#### Aim of the exercise
From the line containing "green brick A7" down to the line containing "none -> red slope H1:H2 level 2 top 1" in the records below, reproduce every line exactly, ends included, and omit all others.

#### Dataset
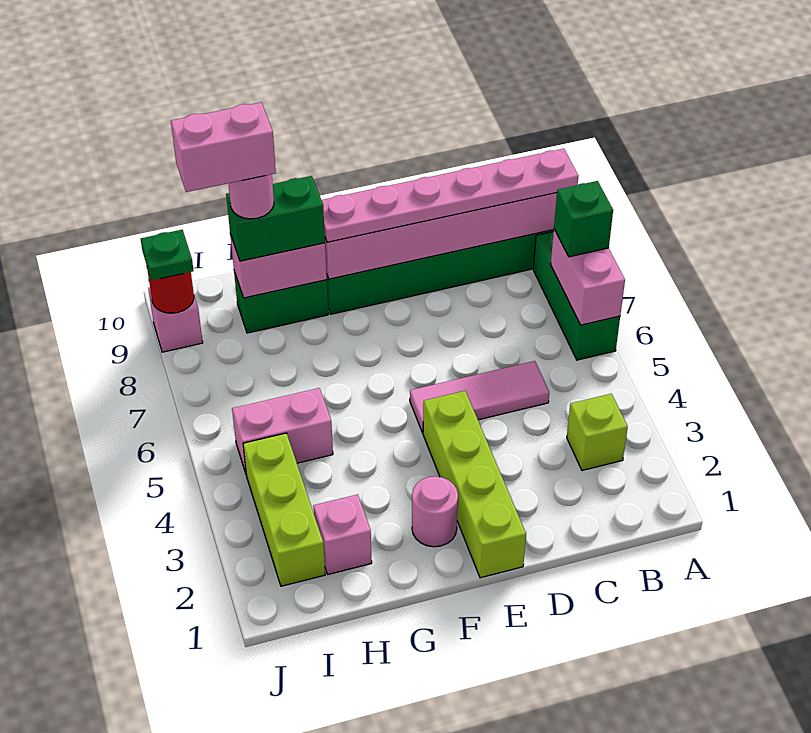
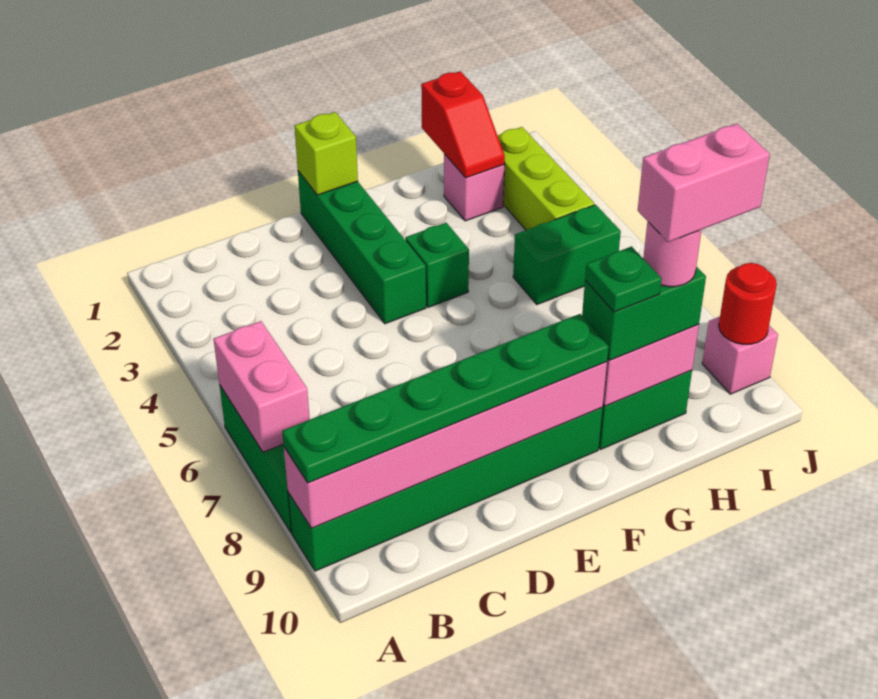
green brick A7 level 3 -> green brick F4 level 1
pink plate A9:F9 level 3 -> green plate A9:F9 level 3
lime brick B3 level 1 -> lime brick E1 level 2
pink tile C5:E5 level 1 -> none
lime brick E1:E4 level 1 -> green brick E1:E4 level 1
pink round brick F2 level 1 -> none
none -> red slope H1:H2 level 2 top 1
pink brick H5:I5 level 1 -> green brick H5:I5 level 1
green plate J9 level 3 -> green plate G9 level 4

--

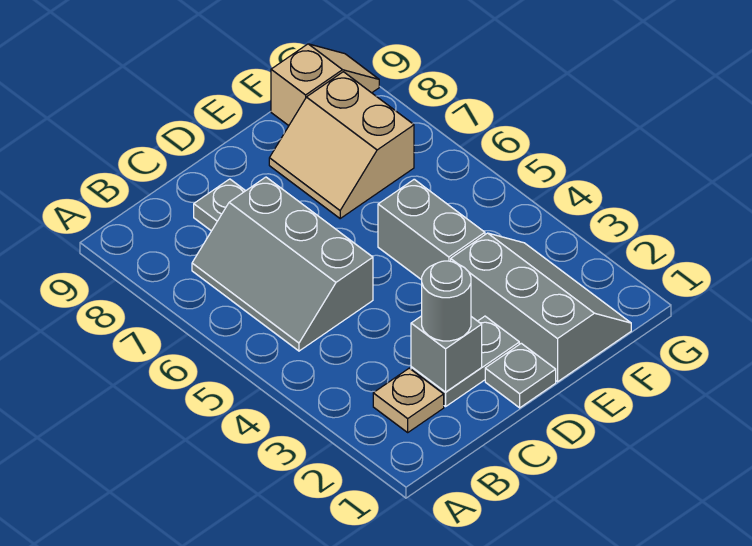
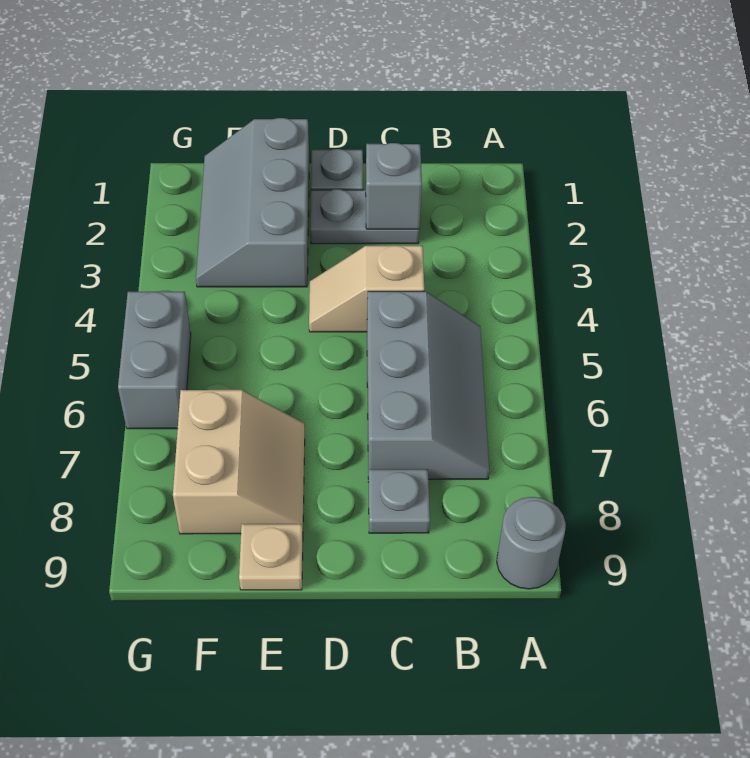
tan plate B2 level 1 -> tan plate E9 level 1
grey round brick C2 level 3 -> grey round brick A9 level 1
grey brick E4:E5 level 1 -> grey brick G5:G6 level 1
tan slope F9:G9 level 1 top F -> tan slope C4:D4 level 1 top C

#### Your response
green brick A7 level 3 -> green brick F4 level 1
pink plate A9:F9 level 3 -> green plate A9:F9 level 3
lime brick B3 level 1 -> lime brick E1 level 2
pink tile C5:E5 level 1 -> none
lime brick E1:E4 level 1 -> green brick E1:E4 level 1
pink round brick F2 level 1 -> none
none -> red slope H1:H2 level 2 top 1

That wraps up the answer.